### WHAT YOU WILL DO
Among the entries below, find each line holding "donut" and return it.

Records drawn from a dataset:
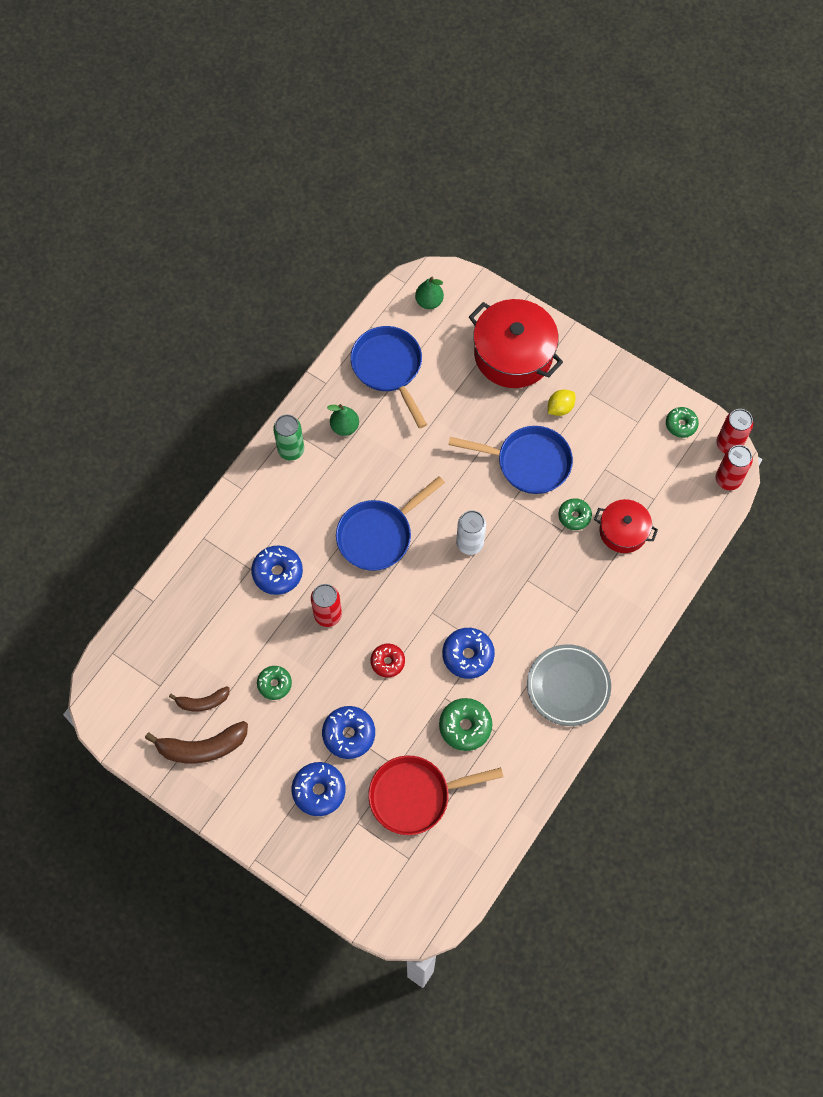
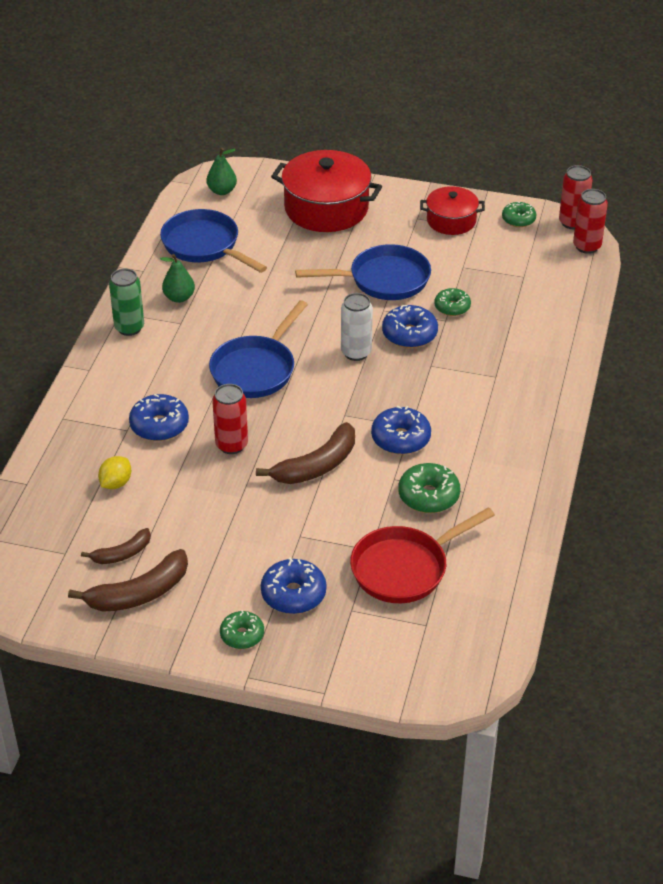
camera: 20 degrees left, 25 degrees down
(274, 684) = (199, 517): green donut -> green donut (242, 635)
(349, 734) = (303, 536): blue donut -> blue donut (409, 334)
(387, 662) = (316, 466): red donut -> brown banana
(560, 408) = (393, 234): yellow lemon -> yellow lemon (116, 483)
(568, 686) = (519, 435): grey plate -> none
(623, 531) = (507, 306): red pot -> red pot (451, 221)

### SOLUTION TO THIS TASK
(274, 684) = (199, 517): green donut -> green donut (242, 635)
(349, 734) = (303, 536): blue donut -> blue donut (409, 334)
(387, 662) = (316, 466): red donut -> brown banana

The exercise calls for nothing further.